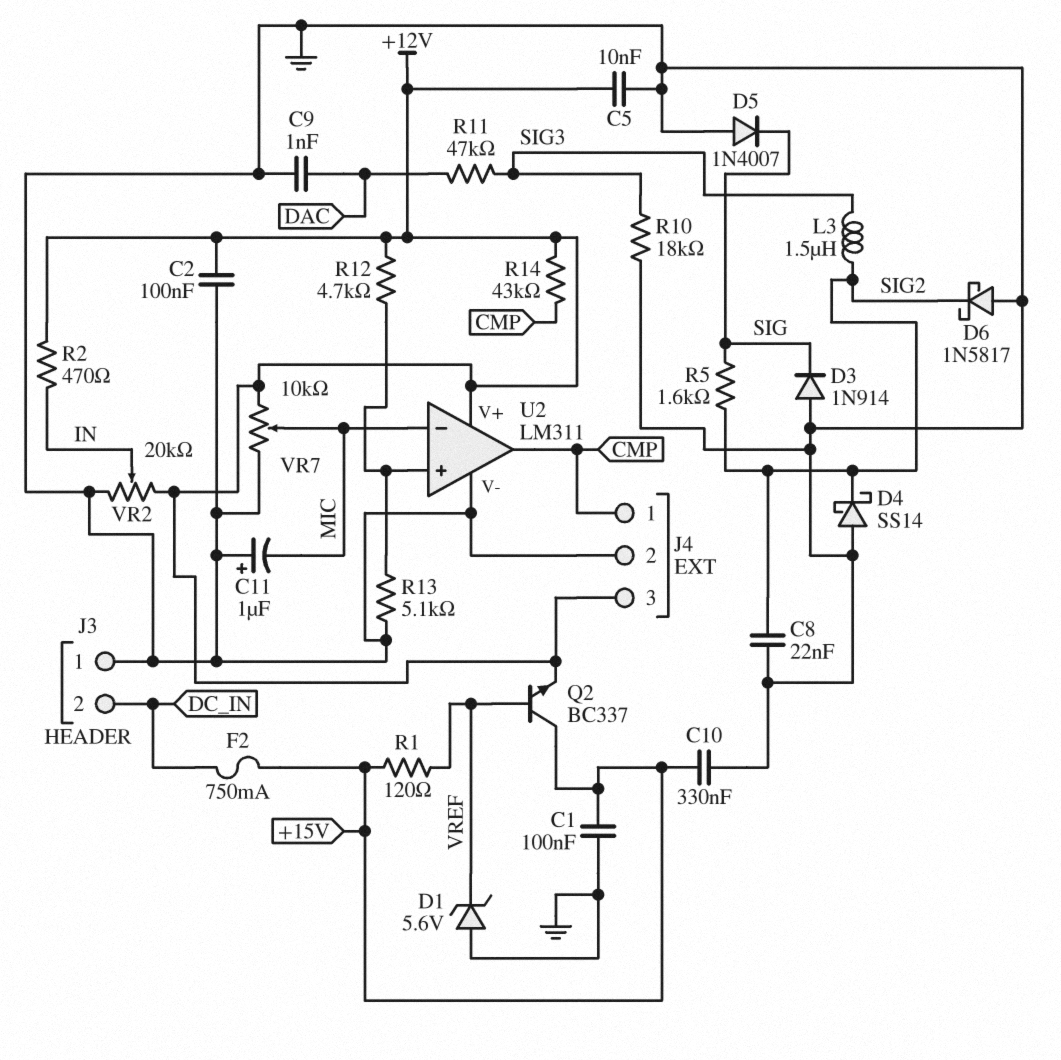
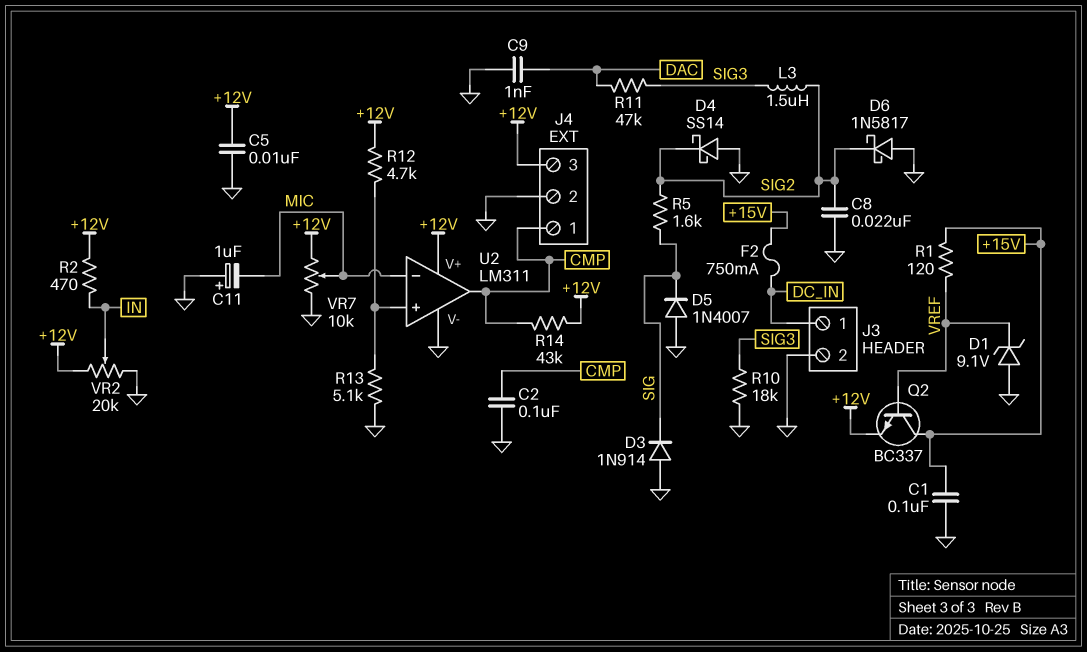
C2: 100nF (+12V, GND) -> 100nF (CMP, GND)
C10: 330nF (+15V, GND) -> none
D1: zener 5.6V (A GND, K VREF) -> zener 9.1V (A GND, K VREF)
J3 pin 1: GND -> DC_IN
J3 pin 2: DC_IN -> GND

=-=-=-=-=

● **EXERCISE AIM**
Every record above should come back exactly, but without its pictures.

● **THE ANSWER**
C2: 100nF (+12V, GND) -> 100nF (CMP, GND)
C10: 330nF (+15V, GND) -> none
D1: zener 5.6V (A GND, K VREF) -> zener 9.1V (A GND, K VREF)
J3 pin 1: GND -> DC_IN
J3 pin 2: DC_IN -> GND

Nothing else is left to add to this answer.